=== Task material ===
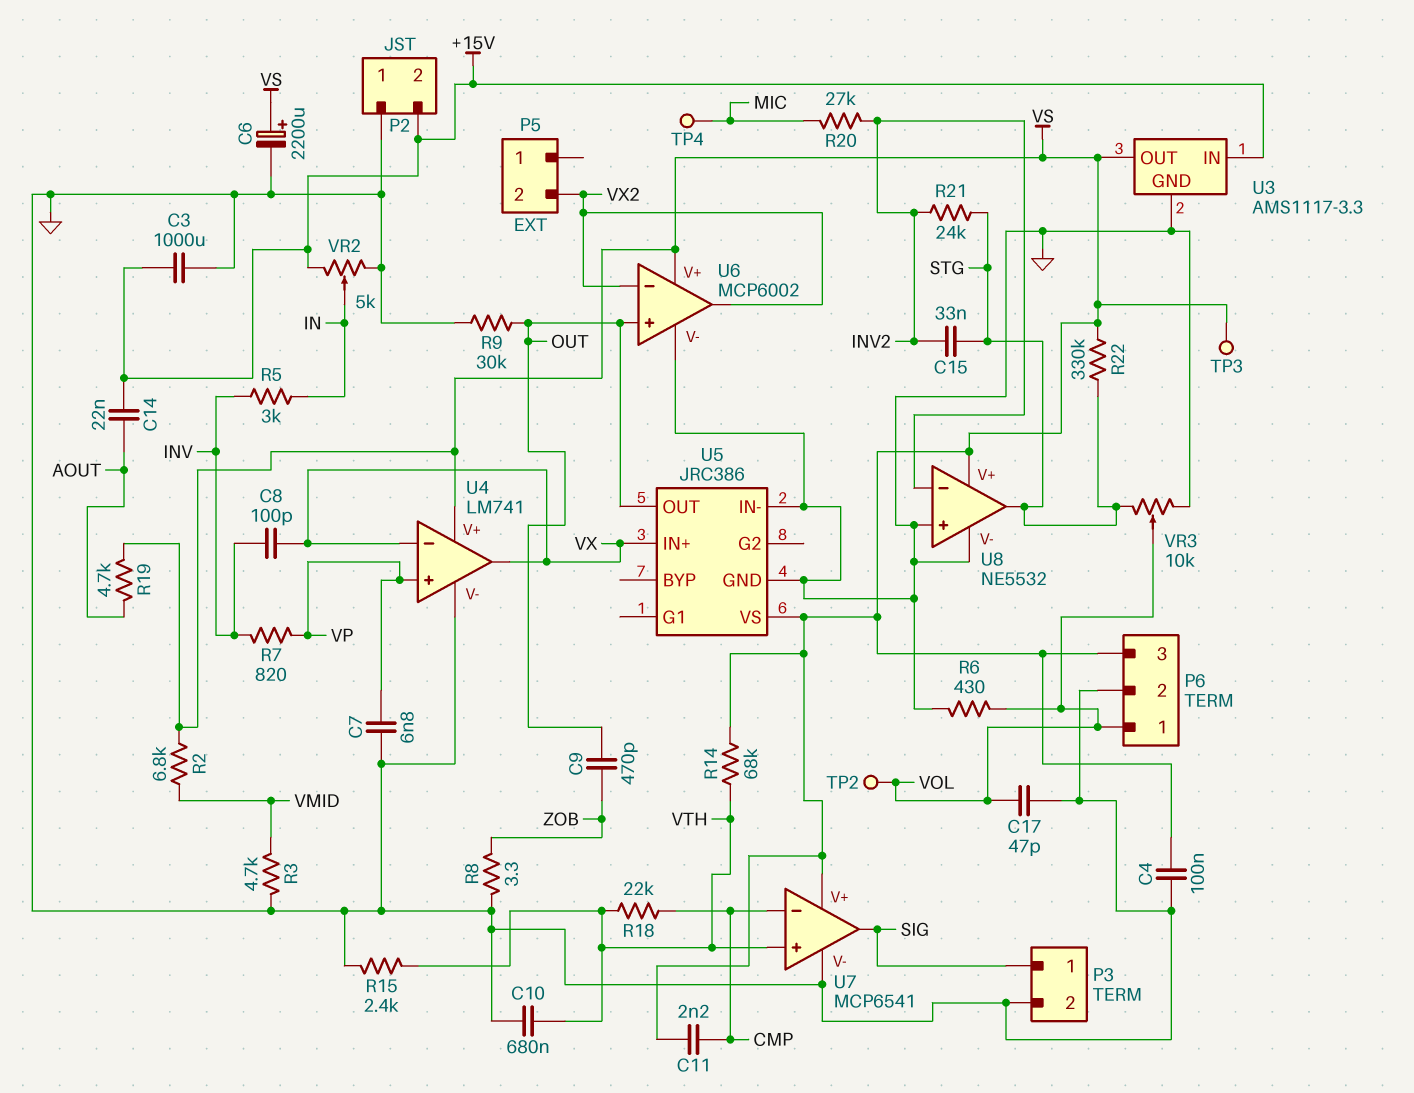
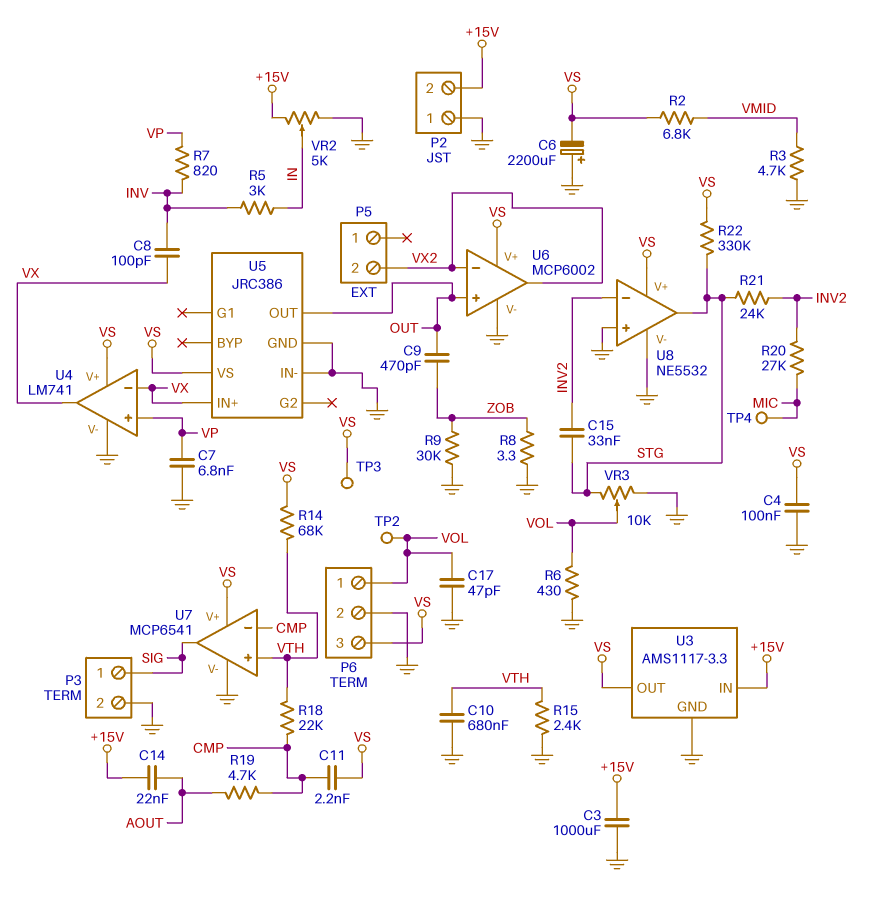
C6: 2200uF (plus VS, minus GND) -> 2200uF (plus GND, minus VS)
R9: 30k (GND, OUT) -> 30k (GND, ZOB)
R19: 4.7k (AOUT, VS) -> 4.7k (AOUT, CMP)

* * *

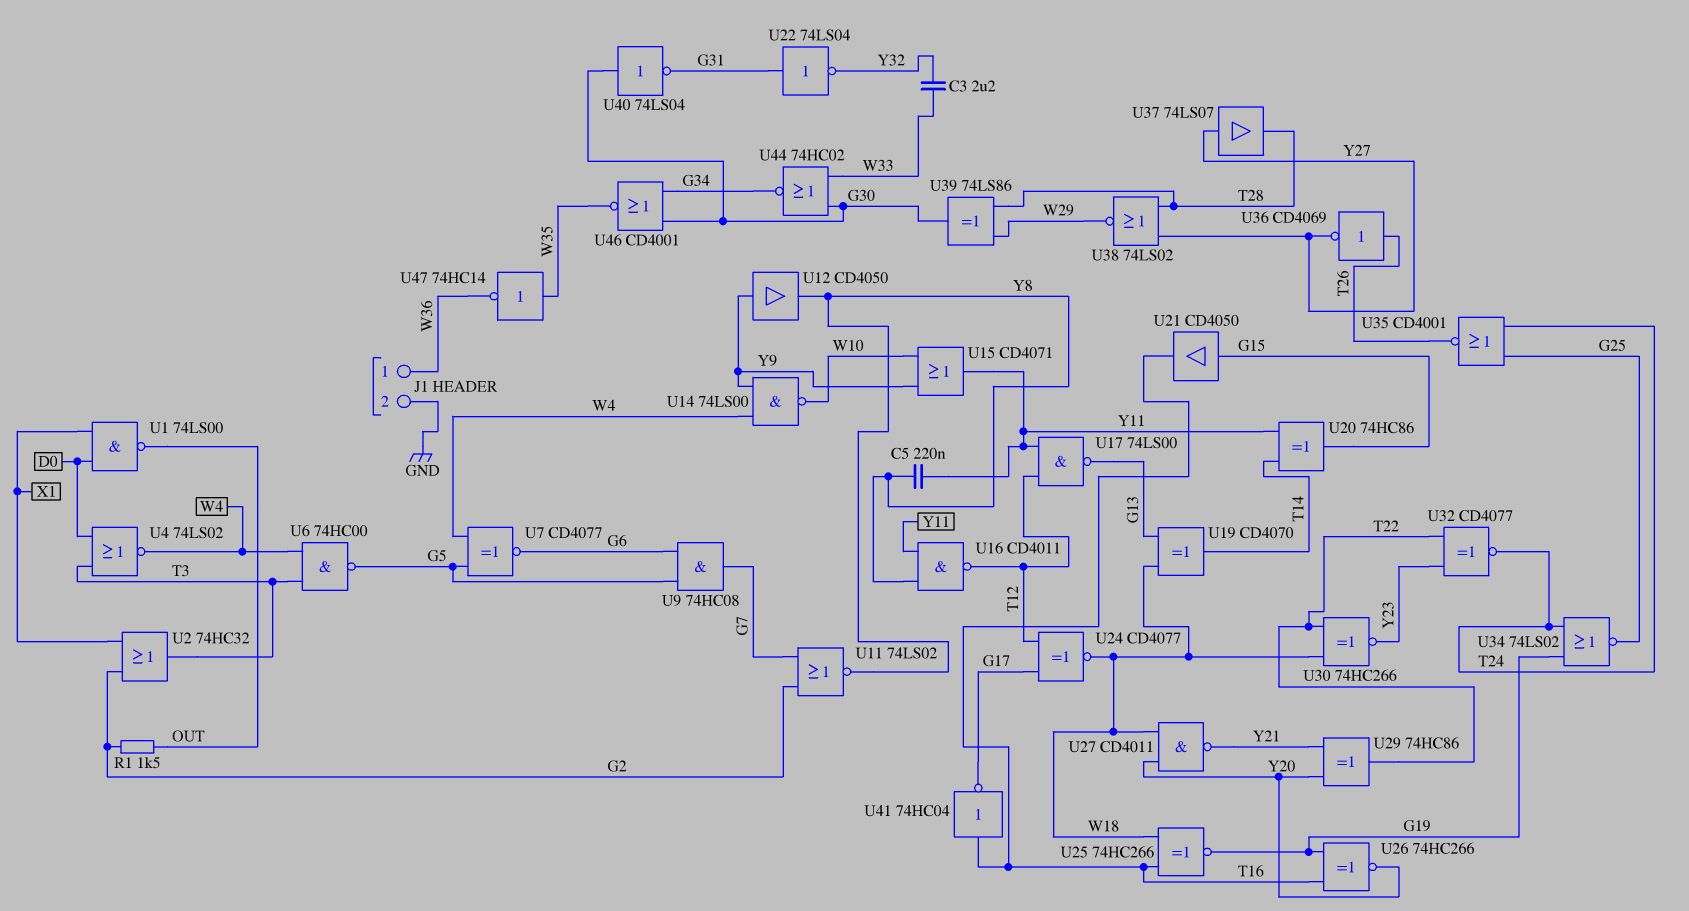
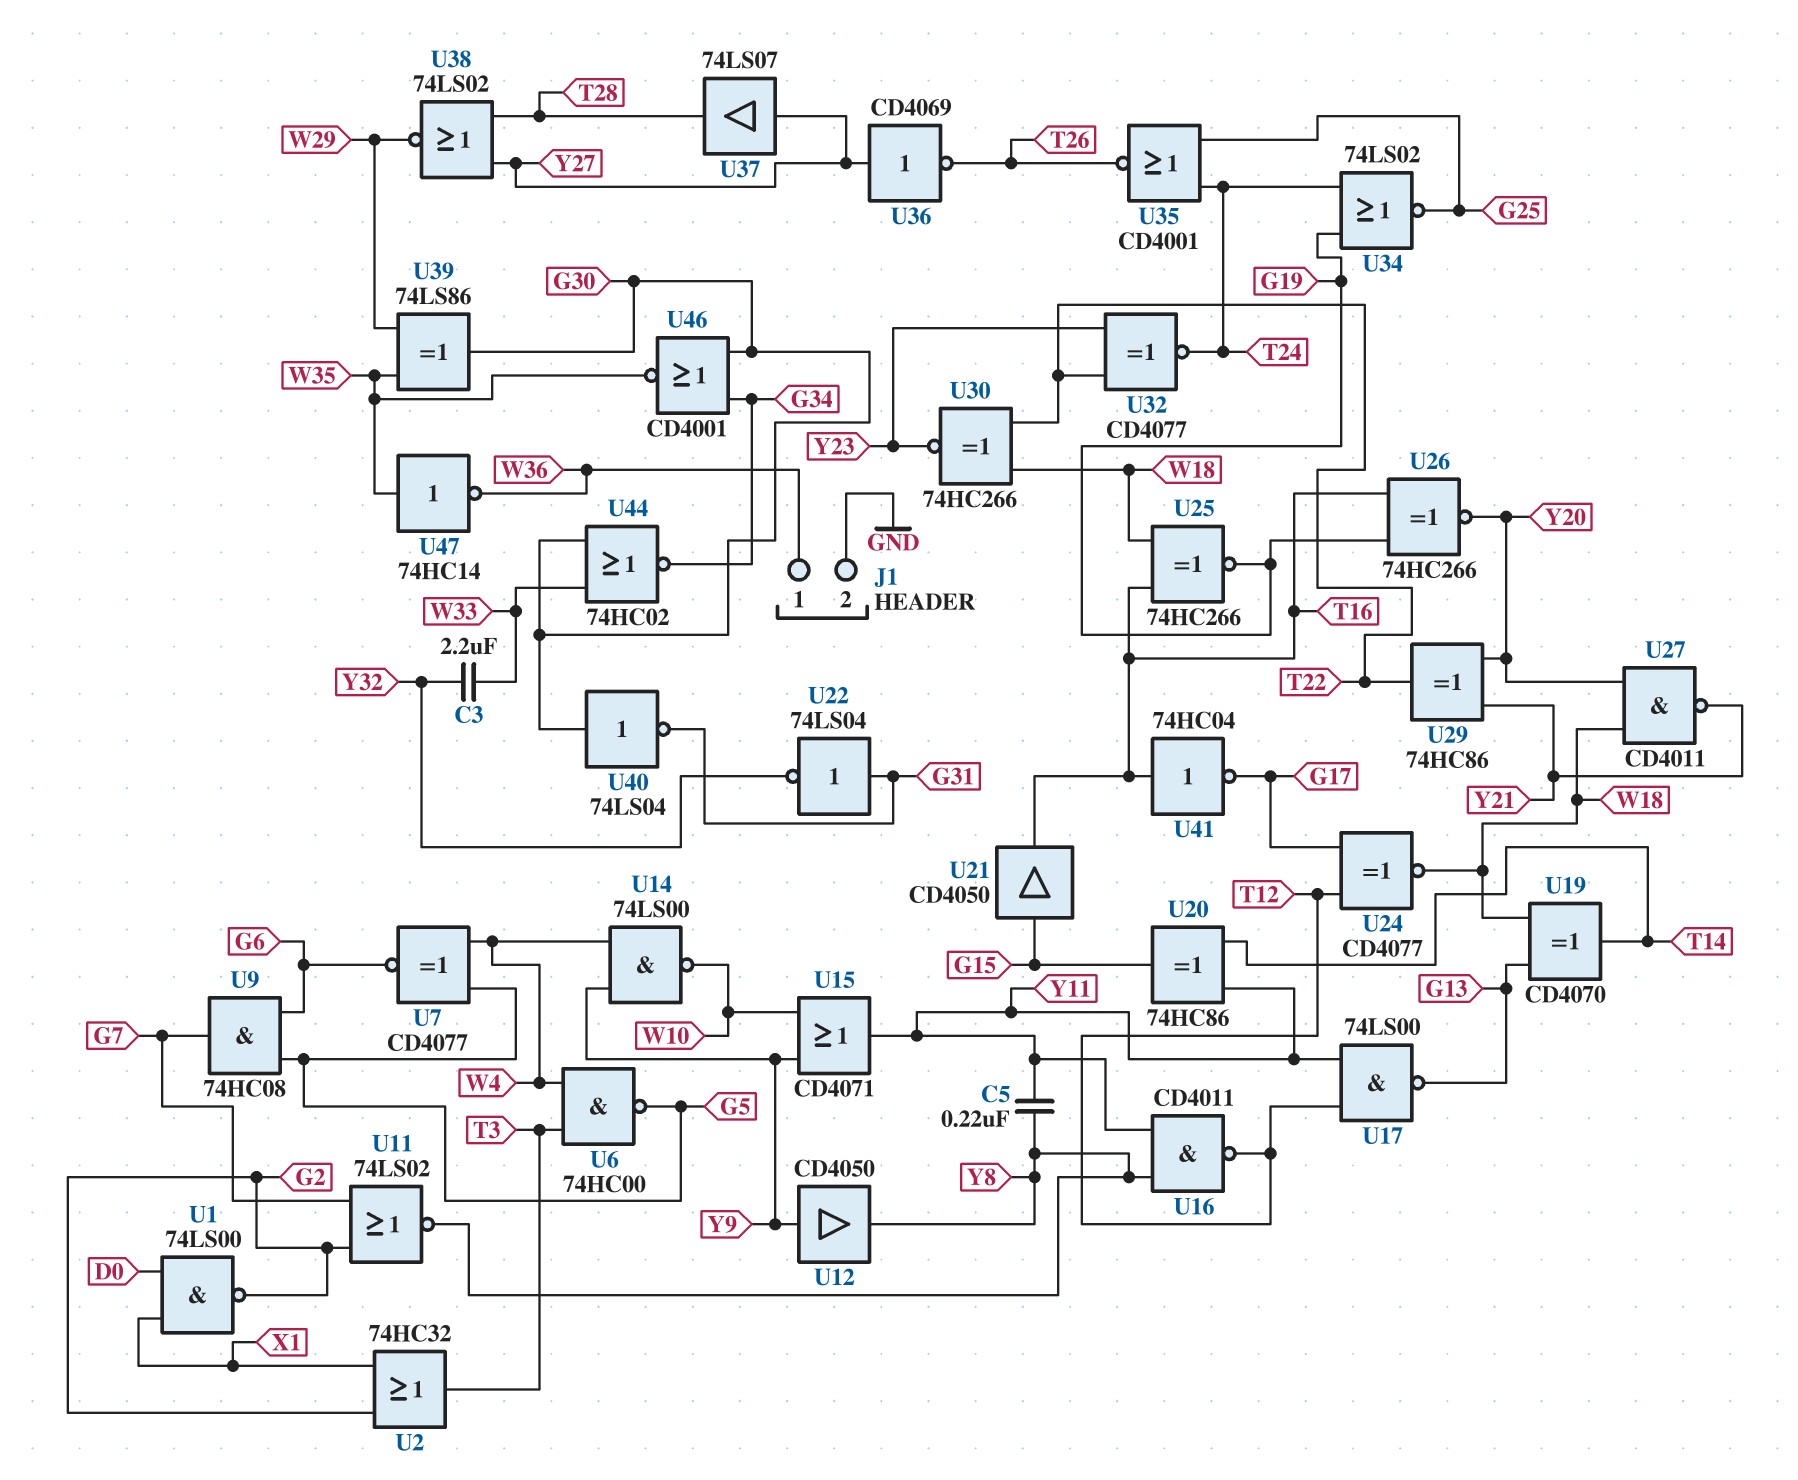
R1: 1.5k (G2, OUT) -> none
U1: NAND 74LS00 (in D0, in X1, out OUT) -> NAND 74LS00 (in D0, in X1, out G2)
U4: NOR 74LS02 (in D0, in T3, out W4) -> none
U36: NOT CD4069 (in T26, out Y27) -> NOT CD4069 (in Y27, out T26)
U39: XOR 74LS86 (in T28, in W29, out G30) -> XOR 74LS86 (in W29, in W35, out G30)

=== What needs to be done ===
Filter the data for the string "none". Copy each matching line.

=== Response ===
R1: 1.5k (G2, OUT) -> none
U4: NOR 74LS02 (in D0, in T3, out W4) -> none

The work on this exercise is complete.